## Assigned task
Wherever the word "amarillo" shows up in the data, report the line it sits in.

-- Records supplied follows --

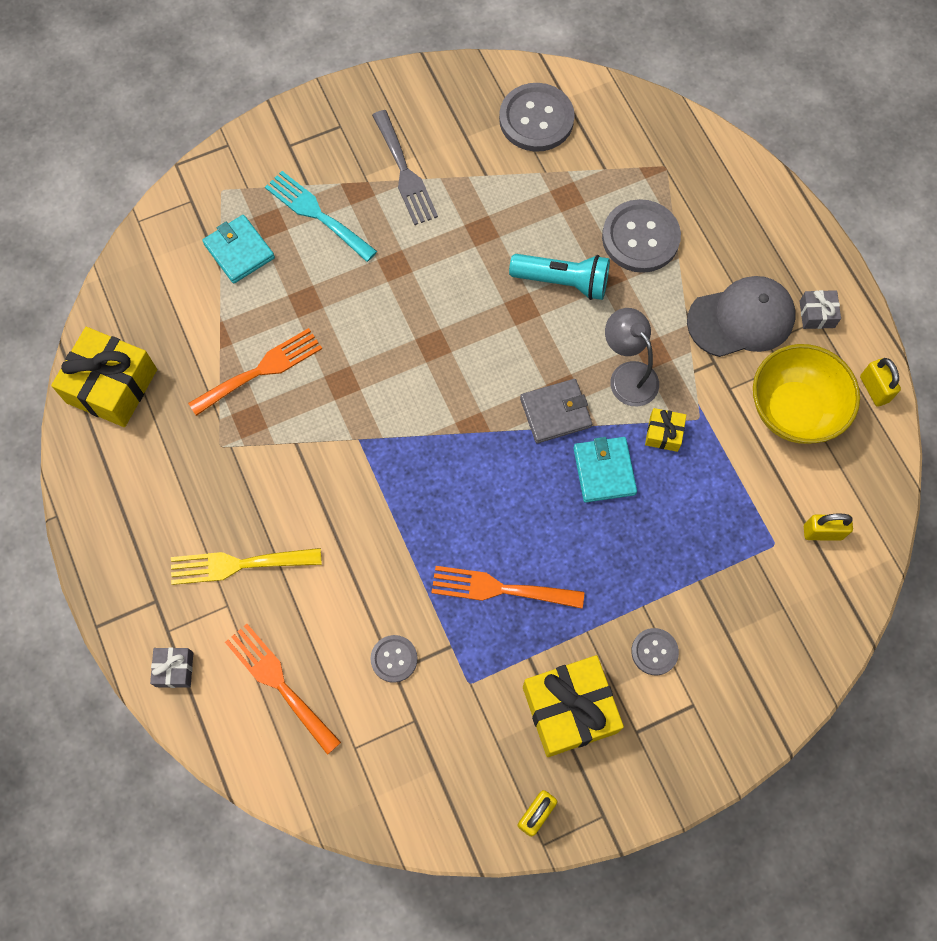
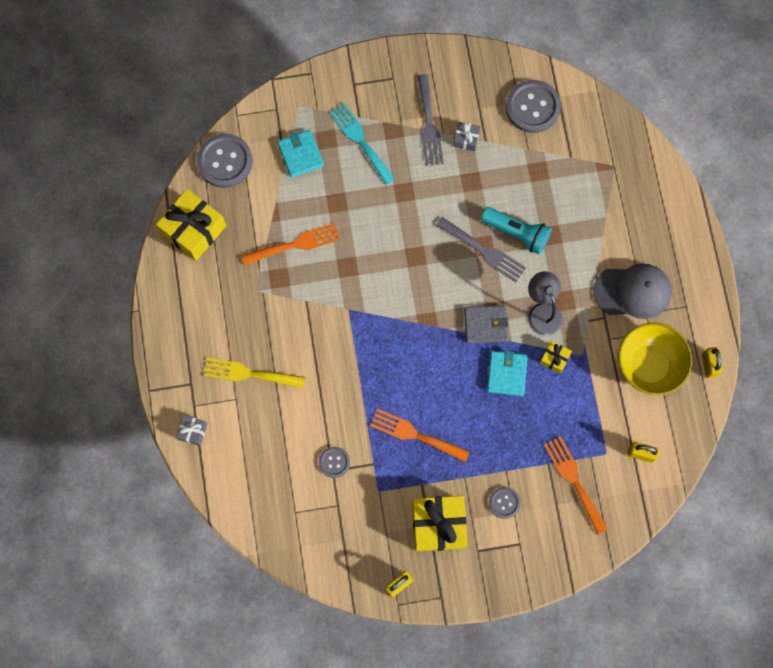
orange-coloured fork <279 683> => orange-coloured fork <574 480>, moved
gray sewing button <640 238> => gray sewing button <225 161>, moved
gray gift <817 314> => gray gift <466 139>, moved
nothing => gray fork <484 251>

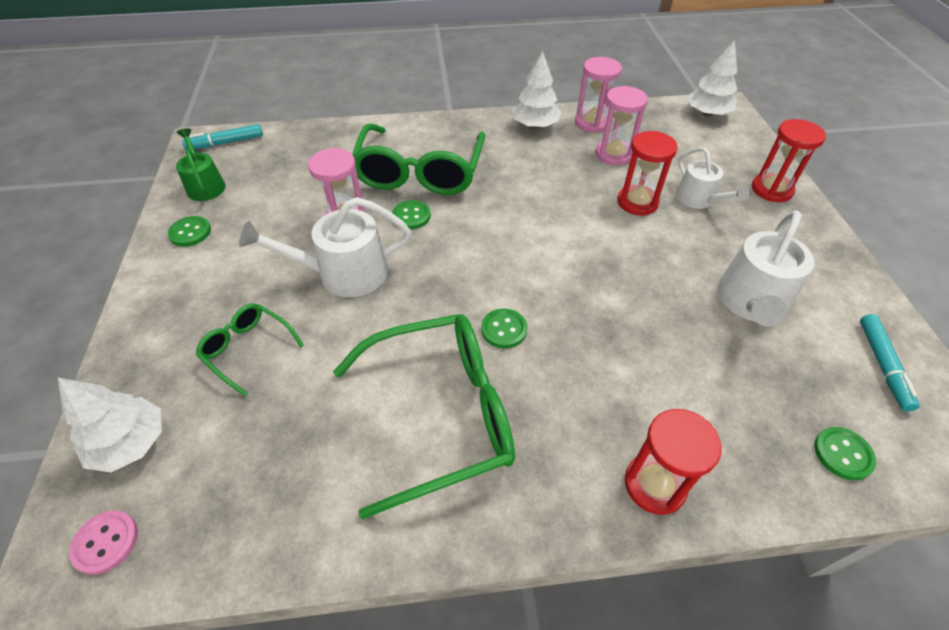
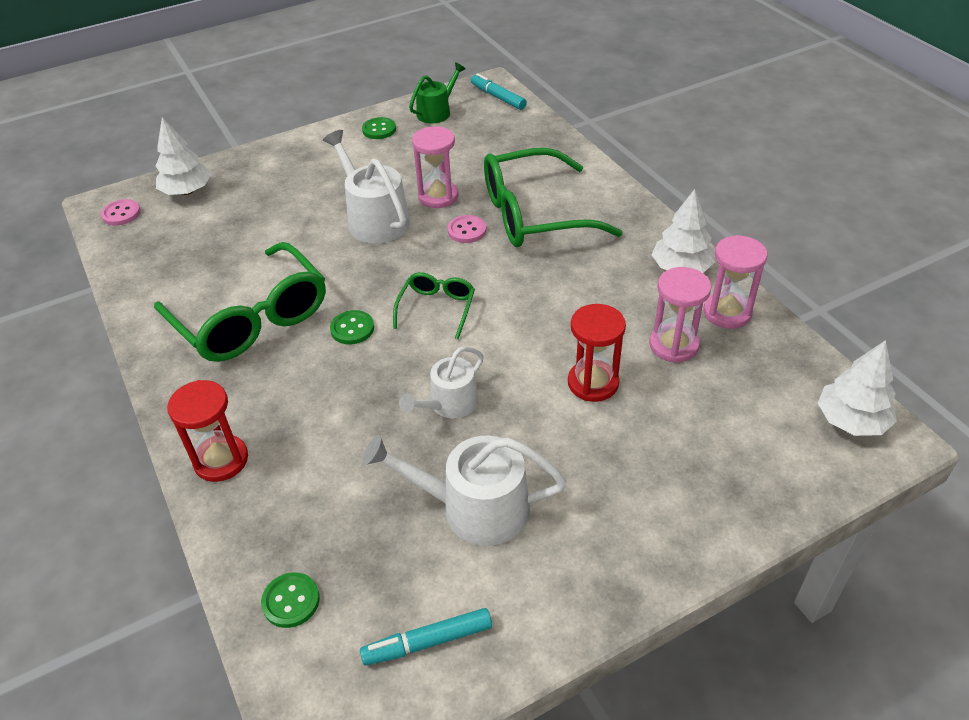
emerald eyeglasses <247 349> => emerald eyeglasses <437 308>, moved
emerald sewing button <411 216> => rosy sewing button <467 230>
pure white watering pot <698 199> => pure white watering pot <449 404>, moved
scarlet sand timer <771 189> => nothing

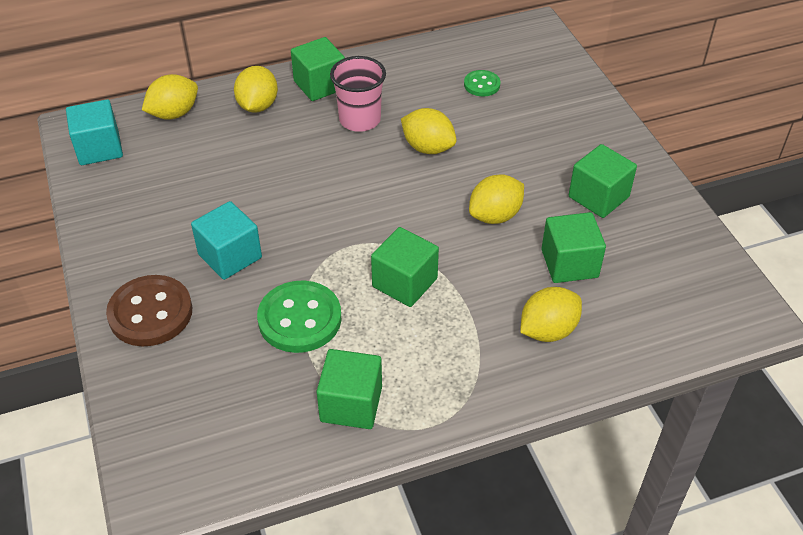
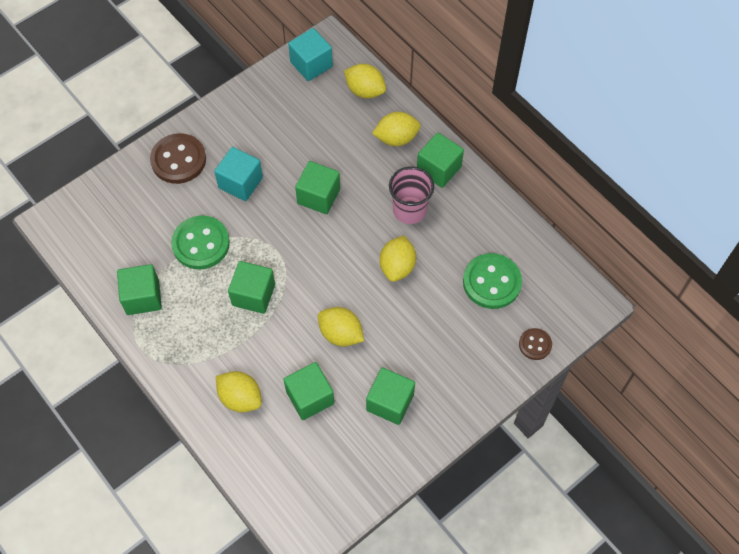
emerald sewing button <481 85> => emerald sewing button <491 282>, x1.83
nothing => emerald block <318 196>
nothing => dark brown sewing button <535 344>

-- Records supplied concluded --
-- Records supplied follows --

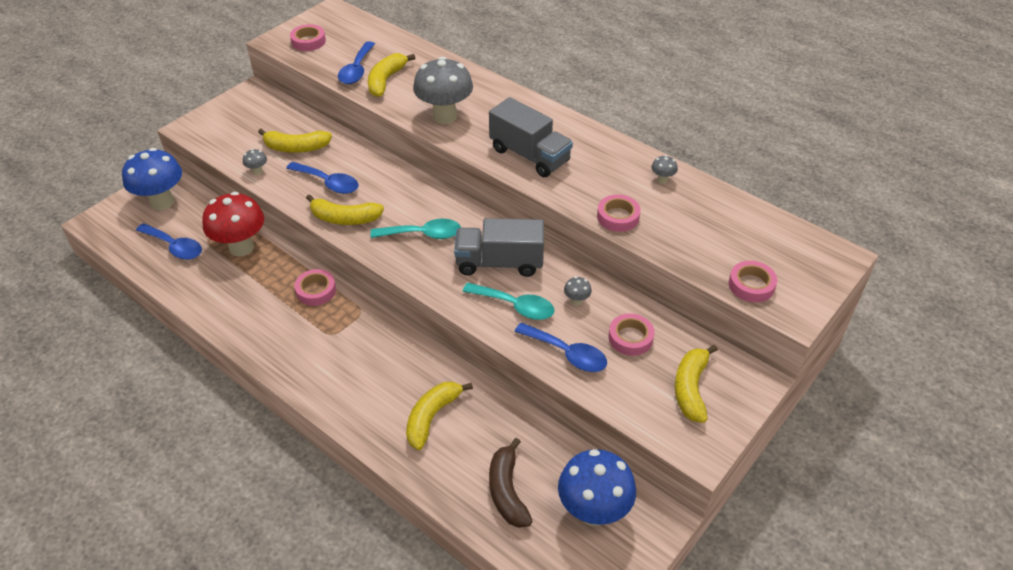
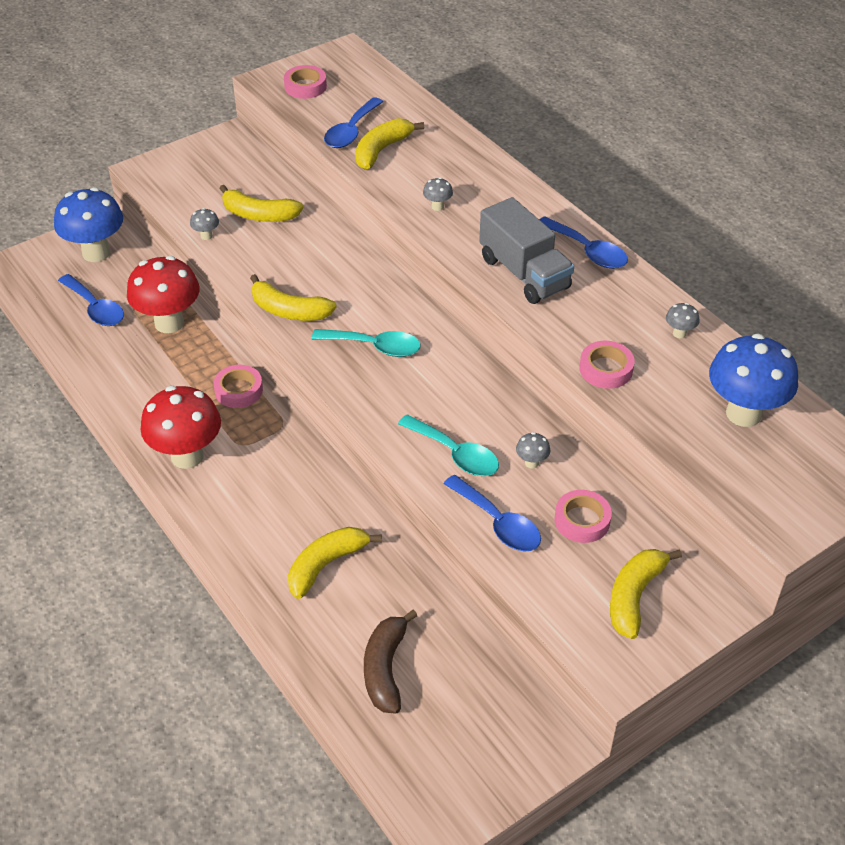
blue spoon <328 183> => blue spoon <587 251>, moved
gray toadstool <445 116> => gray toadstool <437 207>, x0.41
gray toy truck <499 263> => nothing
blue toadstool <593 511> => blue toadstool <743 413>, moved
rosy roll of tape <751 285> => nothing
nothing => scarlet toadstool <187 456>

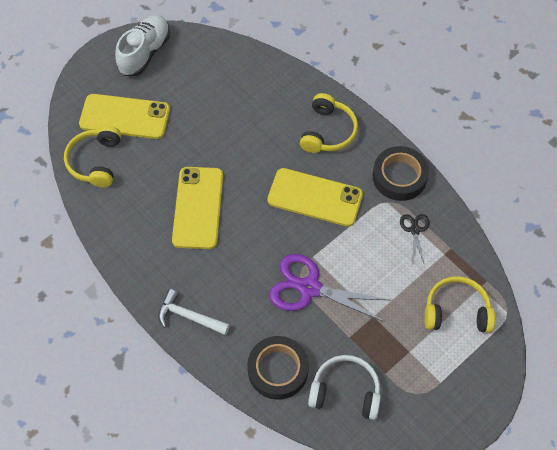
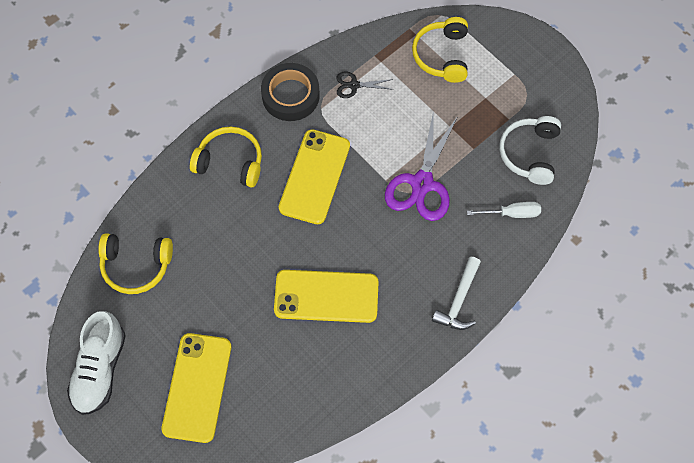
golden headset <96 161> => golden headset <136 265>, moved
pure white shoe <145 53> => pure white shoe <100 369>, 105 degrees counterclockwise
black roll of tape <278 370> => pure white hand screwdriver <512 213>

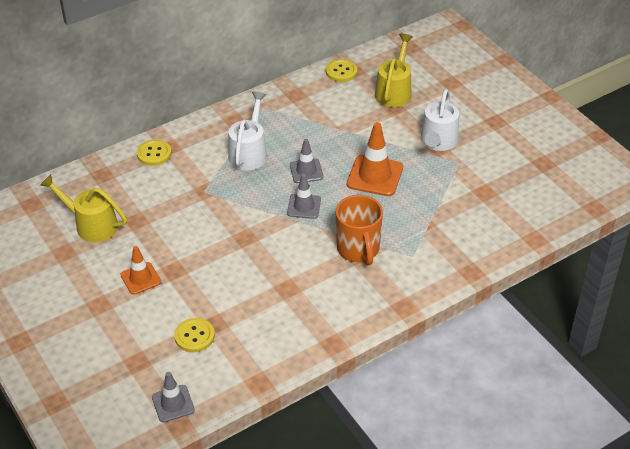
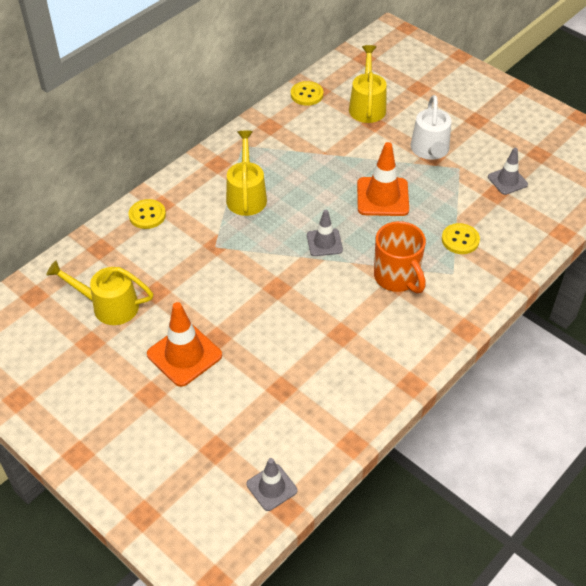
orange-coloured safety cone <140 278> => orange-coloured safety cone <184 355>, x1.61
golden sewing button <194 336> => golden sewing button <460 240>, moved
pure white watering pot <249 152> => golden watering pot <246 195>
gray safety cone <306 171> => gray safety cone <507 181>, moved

-- Records supplied concluded --
-- Records supplied follows --

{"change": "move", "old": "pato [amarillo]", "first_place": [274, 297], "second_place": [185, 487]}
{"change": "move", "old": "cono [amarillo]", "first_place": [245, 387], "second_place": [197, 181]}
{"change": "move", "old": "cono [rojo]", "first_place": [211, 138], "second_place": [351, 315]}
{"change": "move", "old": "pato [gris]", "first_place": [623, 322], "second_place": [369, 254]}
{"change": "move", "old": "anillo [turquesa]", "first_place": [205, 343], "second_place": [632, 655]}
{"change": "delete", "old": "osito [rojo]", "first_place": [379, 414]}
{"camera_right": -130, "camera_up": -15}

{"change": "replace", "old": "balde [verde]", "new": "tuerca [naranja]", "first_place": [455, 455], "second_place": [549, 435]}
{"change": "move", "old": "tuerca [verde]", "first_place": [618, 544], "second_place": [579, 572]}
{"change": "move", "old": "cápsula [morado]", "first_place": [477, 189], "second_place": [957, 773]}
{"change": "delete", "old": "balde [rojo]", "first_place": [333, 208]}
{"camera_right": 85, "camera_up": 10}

-- Records supplied concluded --

## Your solution
{"change": "move", "old": "pato [amarillo]", "first_place": [274, 297], "second_place": [185, 487]}
{"change": "move", "old": "cono [amarillo]", "first_place": [245, 387], "second_place": [197, 181]}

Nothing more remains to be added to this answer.